WORK TO BE COMPLETED: Leave the pictures out and print every record below exactly as it stands.

EXTRACTED RECORDS:
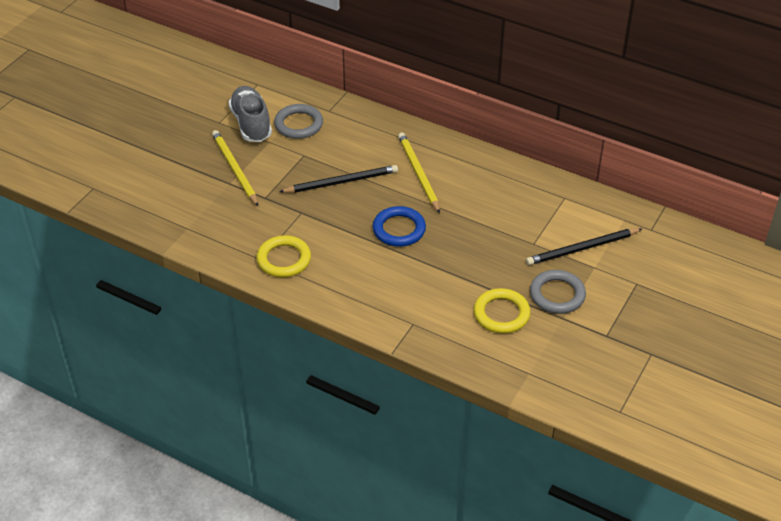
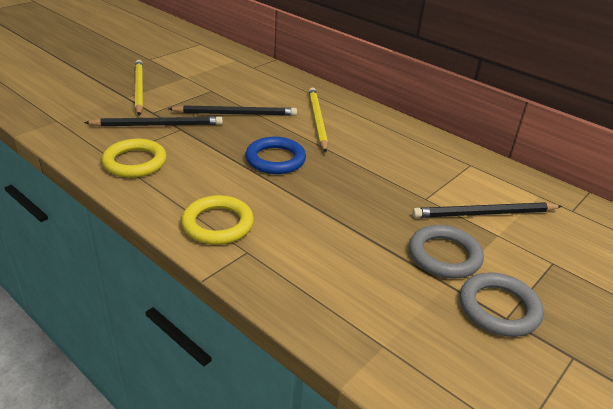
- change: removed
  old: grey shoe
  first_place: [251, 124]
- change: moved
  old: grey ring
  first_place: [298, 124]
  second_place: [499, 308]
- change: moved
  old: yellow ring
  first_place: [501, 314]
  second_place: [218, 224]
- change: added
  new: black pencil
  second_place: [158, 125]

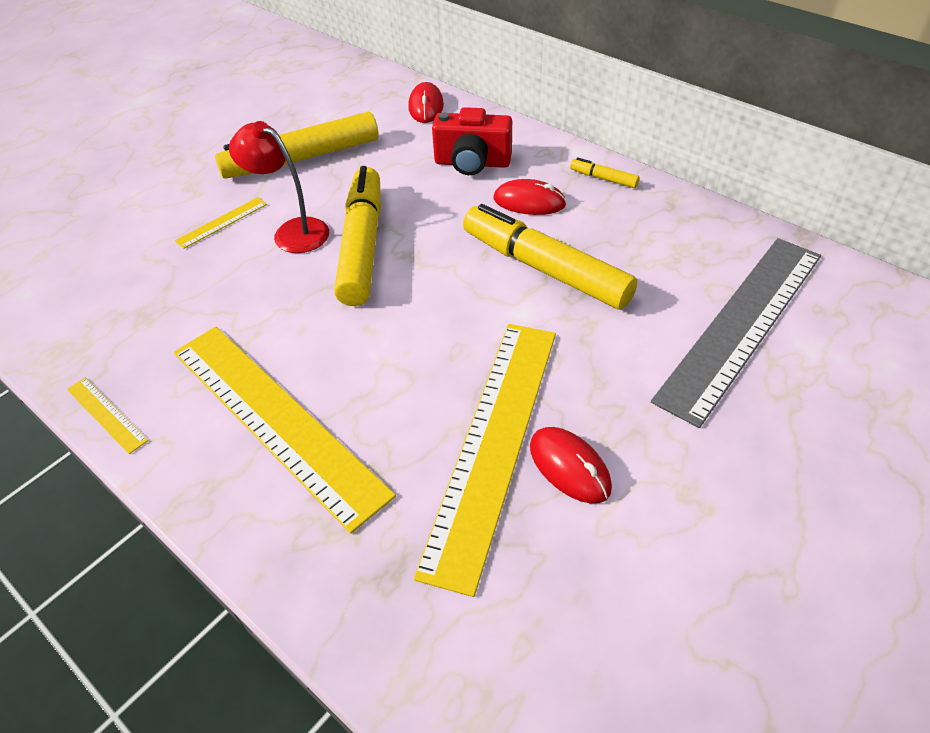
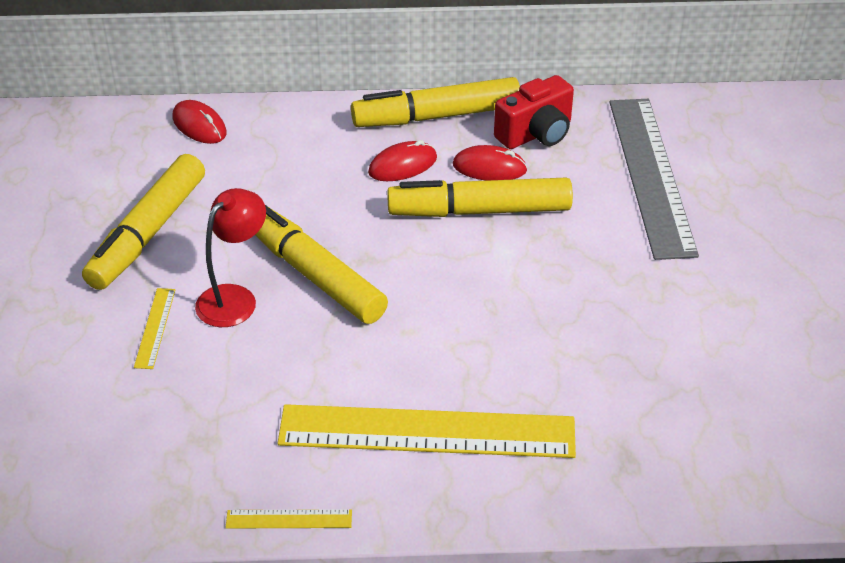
- change: moved
  old: red camera
  first_place: [472, 163]
  second_place: [536, 134]
- change: turned
  old: red lamp
  first_place: [292, 231]
  second_place: [234, 298]
  degrees: 135
- change: resized
  old: yellow marker
  first_place: [603, 178]
  second_place: [436, 116]
  factor: 2.4
- change: removed
  old: yellow ruler
  first_place: [492, 442]
- change: moved
  old: red mouse
  first_place: [569, 467]
  second_place: [489, 167]

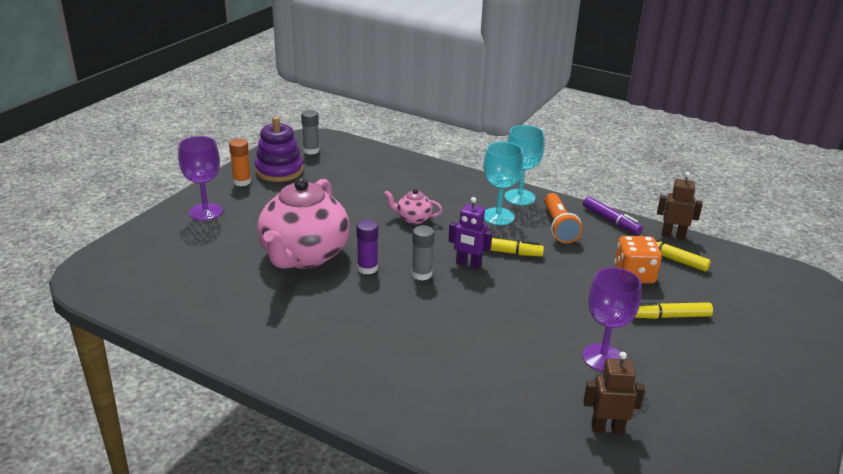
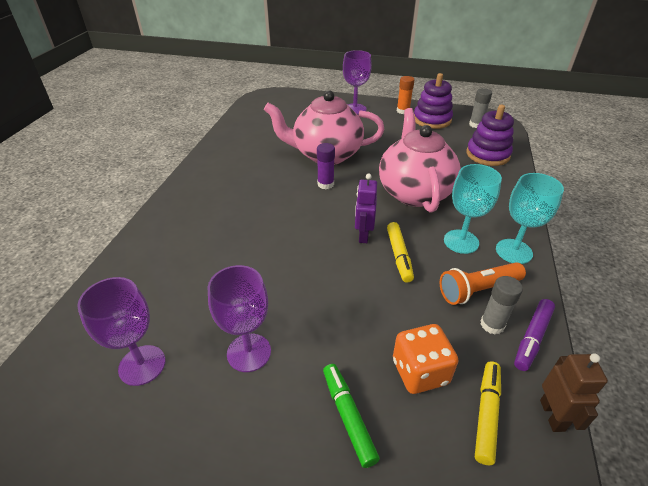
- change: resized
  old: pink teapot
  first_place: [413, 219]
  second_place: [414, 192]
  factor: 2.33
- change: moved
  old: grey glue stick
  first_place: [422, 274]
  second_place: [492, 324]
- change: recoloured
  old: yellow marker
  new: green marker
  first_place: [669, 316]
  second_place: [348, 416]
- change: replaced
  old: brown robot
  new: purple goblet
  first_place: [607, 428]
  second_place: [142, 365]
- change: added
  new: purple stacking toy
  second_place: [487, 154]

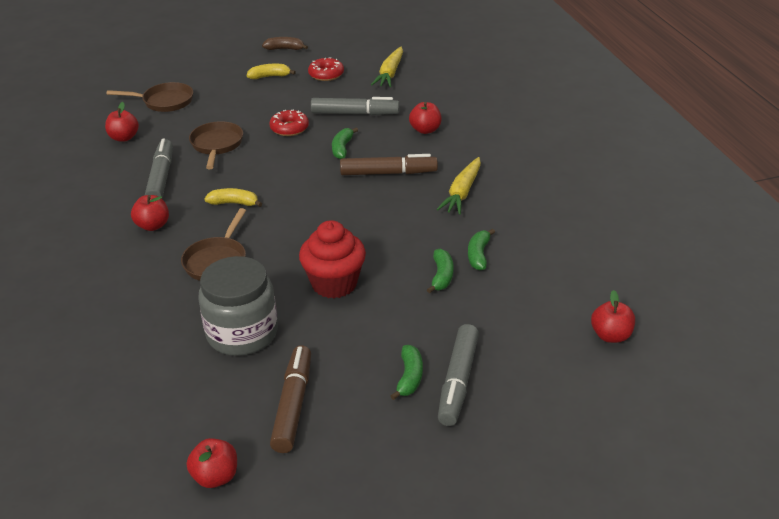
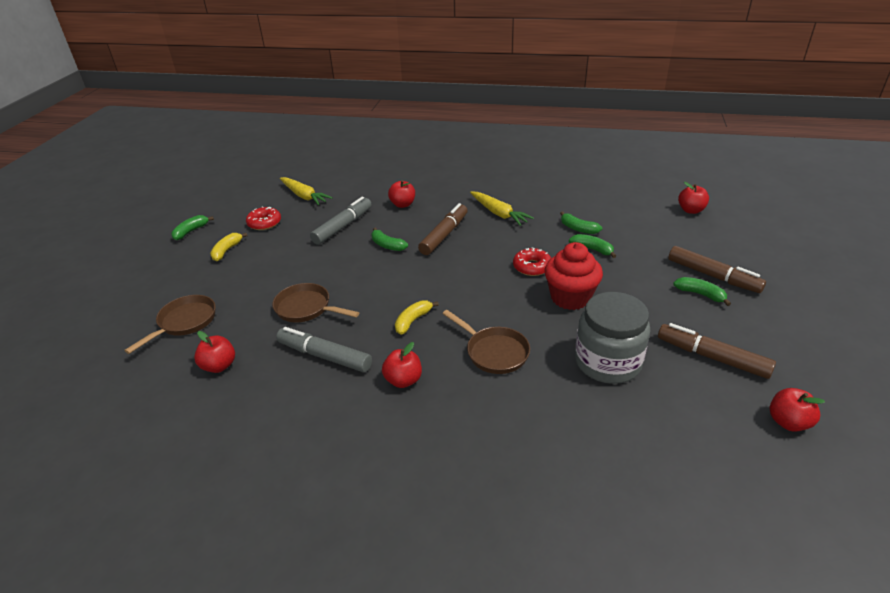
- change: recoloured
  old: brown banana
  new: green banana
  first_place: [285, 49]
  second_place: [191, 231]
- change: moved
  old: red donut
  first_place: [289, 128]
  second_place: [532, 267]
- change: recoloured
  old: grey marker
  new: brown marker
  first_place: [458, 381]
  second_place: [713, 276]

RESULT BELOW:
- change: removed
  old: grey shoe
  first_place: [251, 124]
- change: moved
  old: grey ring
  first_place: [298, 124]
  second_place: [499, 308]
- change: moved
  old: yellow ring
  first_place: [501, 314]
  second_place: [218, 224]
- change: added
  new: black pencil
  second_place: [158, 125]

- change: moved
  old: red camera
  first_place: [472, 163]
  second_place: [536, 134]
- change: turned
  old: red lamp
  first_place: [292, 231]
  second_place: [234, 298]
  degrees: 135
- change: resized
  old: yellow marker
  first_place: [603, 178]
  second_place: [436, 116]
  factor: 2.4
- change: removed
  old: yellow ruler
  first_place: [492, 442]
- change: moved
  old: red mouse
  first_place: [569, 467]
  second_place: [489, 167]

- change: resized
  old: pink teapot
  first_place: [413, 219]
  second_place: [414, 192]
  factor: 2.33
- change: moved
  old: grey glue stick
  first_place: [422, 274]
  second_place: [492, 324]
- change: recoloured
  old: yellow marker
  new: green marker
  first_place: [669, 316]
  second_place: [348, 416]
- change: replaced
  old: brown robot
  new: purple goblet
  first_place: [607, 428]
  second_place: [142, 365]
- change: added
  new: purple stacking toy
  second_place: [487, 154]

- change: recoloured
  old: brown banana
  new: green banana
  first_place: [285, 49]
  second_place: [191, 231]
- change: moved
  old: red donut
  first_place: [289, 128]
  second_place: [532, 267]
- change: recoloured
  old: grey marker
  new: brown marker
  first_place: [458, 381]
  second_place: [713, 276]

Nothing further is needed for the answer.